### MATERIAL SHOWN

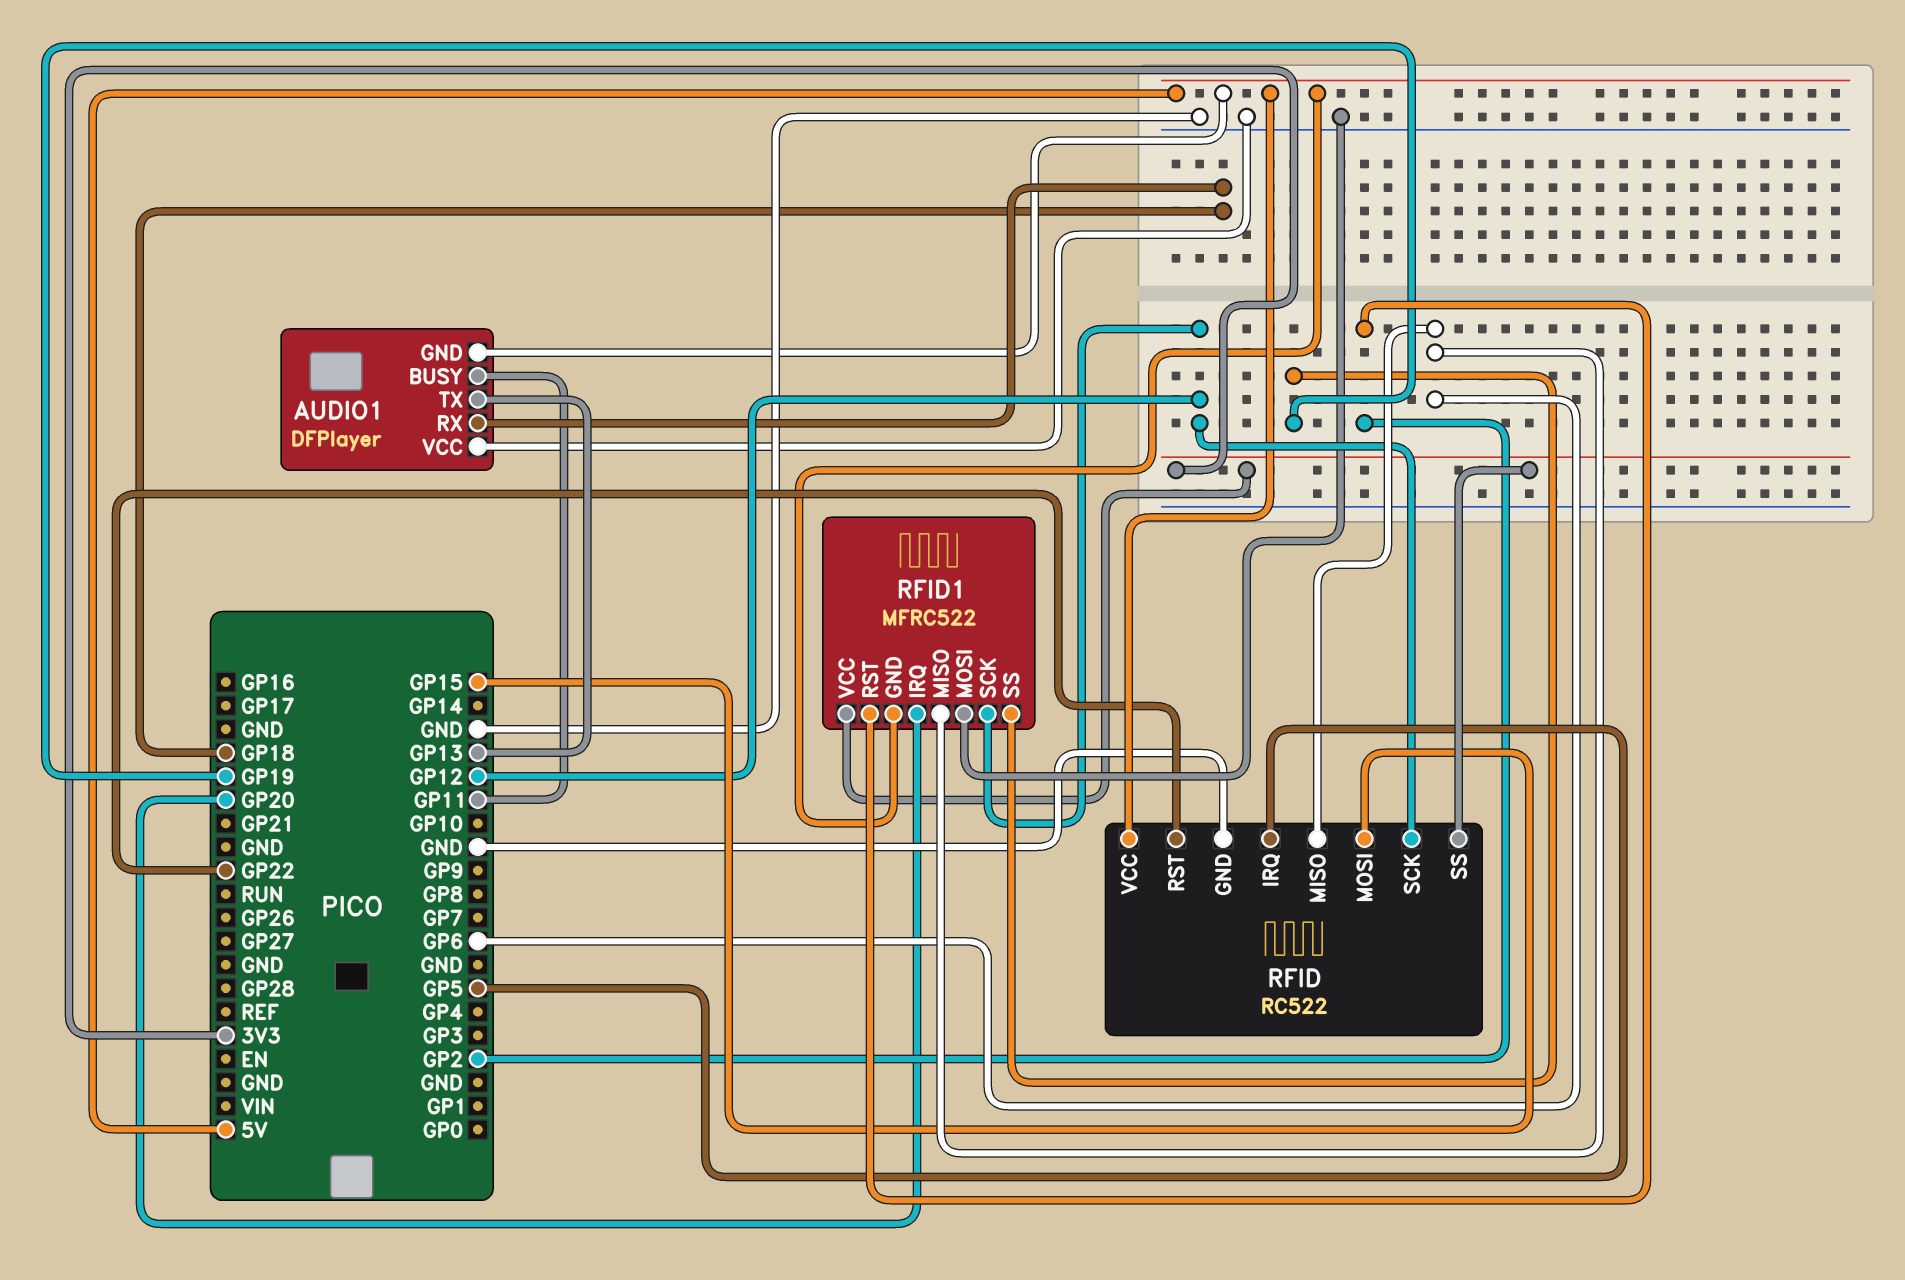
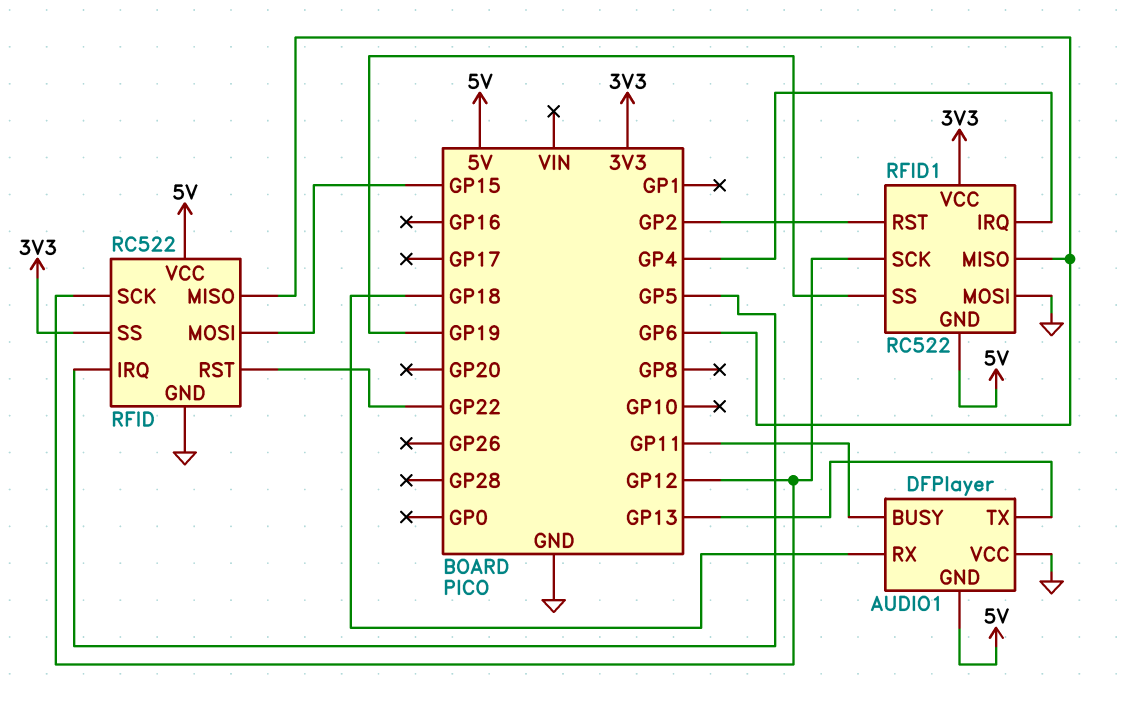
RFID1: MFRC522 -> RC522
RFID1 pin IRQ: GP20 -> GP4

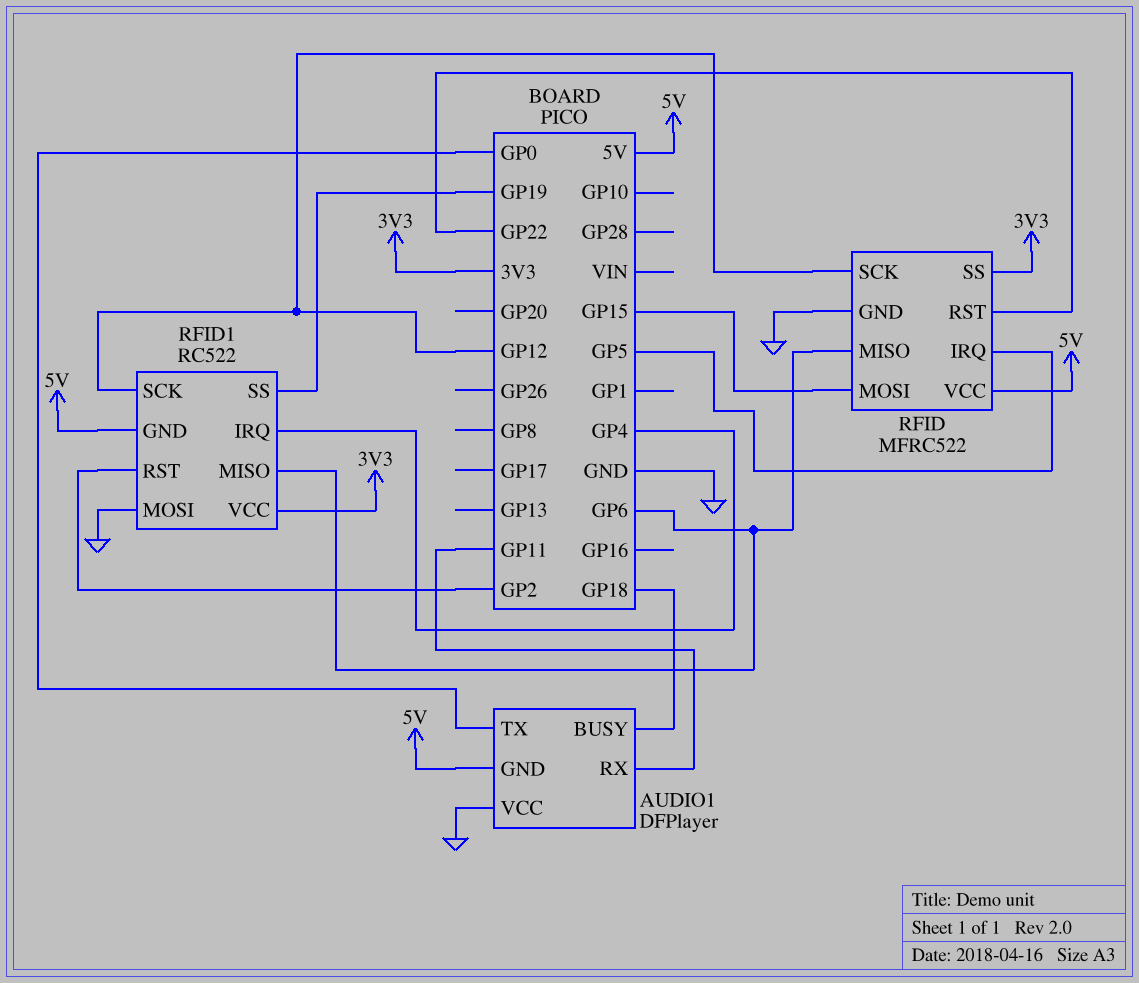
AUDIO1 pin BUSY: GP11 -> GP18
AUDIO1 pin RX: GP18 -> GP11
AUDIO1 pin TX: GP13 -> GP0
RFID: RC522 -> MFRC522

### INSTRUCTIONS FOR THE TASK
Give back exactly the lines from the one containing "AUDIO1 pin RX: GP18 -> GP11" to the end of the material, both ends included.

### RESULT OF THIS TASK
AUDIO1 pin RX: GP18 -> GP11
AUDIO1 pin TX: GP13 -> GP0
RFID: RC522 -> MFRC522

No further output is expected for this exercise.